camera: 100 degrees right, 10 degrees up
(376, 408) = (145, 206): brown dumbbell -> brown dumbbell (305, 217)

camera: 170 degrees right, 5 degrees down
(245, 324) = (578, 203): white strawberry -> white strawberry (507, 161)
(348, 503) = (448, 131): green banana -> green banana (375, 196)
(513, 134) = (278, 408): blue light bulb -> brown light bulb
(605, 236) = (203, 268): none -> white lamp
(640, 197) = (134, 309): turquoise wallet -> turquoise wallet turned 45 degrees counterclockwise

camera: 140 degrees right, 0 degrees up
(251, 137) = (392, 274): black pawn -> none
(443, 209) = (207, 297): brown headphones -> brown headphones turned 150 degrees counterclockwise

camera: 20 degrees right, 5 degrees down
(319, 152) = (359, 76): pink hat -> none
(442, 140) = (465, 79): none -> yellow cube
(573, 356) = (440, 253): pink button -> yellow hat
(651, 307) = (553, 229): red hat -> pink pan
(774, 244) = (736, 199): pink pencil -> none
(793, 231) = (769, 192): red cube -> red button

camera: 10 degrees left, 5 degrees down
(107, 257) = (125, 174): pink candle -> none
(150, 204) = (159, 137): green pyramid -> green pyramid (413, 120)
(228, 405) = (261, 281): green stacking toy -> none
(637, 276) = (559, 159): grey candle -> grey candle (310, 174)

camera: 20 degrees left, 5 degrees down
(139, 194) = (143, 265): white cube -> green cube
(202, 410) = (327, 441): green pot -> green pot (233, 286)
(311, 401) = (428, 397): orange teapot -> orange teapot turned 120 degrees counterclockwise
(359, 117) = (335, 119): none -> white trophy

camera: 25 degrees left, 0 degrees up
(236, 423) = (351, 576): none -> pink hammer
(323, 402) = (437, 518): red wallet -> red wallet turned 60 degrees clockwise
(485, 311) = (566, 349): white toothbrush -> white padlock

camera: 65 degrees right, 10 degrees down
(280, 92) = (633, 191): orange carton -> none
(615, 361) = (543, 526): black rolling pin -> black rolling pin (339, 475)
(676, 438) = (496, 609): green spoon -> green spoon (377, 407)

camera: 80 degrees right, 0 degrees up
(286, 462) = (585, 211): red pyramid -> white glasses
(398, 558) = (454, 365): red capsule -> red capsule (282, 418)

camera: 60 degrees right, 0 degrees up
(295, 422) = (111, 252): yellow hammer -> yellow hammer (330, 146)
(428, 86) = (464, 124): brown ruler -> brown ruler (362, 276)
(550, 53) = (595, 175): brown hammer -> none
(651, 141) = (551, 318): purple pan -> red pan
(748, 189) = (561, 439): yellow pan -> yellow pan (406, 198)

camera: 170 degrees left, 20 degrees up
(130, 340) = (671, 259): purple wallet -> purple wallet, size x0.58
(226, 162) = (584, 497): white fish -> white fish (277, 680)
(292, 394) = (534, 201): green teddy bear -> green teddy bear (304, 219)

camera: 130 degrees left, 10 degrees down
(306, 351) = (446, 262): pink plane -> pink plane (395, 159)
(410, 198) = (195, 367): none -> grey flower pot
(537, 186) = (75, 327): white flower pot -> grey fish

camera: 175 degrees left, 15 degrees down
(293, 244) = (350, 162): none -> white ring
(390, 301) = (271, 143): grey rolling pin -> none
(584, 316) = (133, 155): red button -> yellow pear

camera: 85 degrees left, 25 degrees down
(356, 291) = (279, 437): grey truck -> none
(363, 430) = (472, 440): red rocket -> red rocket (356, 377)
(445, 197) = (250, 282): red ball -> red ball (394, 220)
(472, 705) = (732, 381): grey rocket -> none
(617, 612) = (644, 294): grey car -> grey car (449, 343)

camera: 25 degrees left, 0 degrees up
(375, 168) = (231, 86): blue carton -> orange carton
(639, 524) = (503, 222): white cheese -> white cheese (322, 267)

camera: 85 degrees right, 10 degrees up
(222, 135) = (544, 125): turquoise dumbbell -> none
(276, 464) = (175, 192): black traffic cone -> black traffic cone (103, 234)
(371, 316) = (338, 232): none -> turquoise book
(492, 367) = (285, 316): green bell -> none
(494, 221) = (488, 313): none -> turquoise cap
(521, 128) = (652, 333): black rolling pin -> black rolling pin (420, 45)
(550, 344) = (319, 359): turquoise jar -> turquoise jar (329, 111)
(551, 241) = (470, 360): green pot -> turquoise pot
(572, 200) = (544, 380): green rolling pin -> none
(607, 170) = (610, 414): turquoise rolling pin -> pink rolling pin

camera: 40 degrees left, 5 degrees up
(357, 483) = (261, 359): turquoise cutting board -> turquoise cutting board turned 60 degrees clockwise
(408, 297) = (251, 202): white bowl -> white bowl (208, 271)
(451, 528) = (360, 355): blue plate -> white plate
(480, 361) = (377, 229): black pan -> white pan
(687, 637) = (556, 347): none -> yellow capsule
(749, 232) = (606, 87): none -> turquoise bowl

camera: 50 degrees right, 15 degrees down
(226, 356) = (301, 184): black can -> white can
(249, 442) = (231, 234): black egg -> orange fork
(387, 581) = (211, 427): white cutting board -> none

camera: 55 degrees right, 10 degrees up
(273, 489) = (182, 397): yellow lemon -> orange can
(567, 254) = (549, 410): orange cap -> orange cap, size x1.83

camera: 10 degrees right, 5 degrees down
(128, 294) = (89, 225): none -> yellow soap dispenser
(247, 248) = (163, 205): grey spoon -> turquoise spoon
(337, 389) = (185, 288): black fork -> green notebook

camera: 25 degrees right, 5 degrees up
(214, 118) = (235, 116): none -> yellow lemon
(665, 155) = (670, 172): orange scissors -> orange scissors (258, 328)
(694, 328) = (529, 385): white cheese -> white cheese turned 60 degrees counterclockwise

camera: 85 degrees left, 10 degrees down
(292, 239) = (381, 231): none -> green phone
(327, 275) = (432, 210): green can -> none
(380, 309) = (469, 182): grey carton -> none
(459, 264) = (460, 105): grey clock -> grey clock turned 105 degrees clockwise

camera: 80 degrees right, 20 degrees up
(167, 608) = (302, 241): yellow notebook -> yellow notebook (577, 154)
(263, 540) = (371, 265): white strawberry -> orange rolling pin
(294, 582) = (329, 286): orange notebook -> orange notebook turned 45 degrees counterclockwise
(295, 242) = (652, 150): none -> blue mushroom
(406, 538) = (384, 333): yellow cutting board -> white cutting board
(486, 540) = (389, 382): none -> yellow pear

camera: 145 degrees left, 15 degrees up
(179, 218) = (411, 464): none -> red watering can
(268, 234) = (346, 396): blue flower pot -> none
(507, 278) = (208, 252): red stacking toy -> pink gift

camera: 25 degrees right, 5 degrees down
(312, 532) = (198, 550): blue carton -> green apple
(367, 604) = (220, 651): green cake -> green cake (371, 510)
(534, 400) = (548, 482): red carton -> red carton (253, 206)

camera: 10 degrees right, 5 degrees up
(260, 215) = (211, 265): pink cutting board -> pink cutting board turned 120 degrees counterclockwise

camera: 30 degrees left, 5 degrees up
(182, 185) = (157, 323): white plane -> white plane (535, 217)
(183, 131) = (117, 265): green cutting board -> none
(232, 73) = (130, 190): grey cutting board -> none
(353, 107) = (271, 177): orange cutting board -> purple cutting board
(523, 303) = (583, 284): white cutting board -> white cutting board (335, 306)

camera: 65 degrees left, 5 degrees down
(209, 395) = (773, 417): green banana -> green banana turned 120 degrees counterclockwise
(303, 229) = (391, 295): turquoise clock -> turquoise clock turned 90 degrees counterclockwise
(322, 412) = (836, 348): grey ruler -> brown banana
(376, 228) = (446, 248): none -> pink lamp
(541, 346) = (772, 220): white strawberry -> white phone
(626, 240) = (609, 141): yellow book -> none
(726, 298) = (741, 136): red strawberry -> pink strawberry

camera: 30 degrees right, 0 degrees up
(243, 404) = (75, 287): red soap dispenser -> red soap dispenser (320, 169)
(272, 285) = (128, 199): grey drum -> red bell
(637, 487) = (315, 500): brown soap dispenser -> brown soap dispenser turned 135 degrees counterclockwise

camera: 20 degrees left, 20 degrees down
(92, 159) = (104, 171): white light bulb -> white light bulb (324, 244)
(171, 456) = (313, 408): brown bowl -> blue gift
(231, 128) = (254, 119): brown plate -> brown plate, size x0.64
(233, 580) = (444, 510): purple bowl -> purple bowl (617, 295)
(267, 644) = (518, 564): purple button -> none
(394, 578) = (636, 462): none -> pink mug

**********

Show all lines above that contain "plane".

(306, 351) = (446, 262): pink plane -> pink plane (395, 159)
(182, 185) = (157, 323): white plane -> white plane (535, 217)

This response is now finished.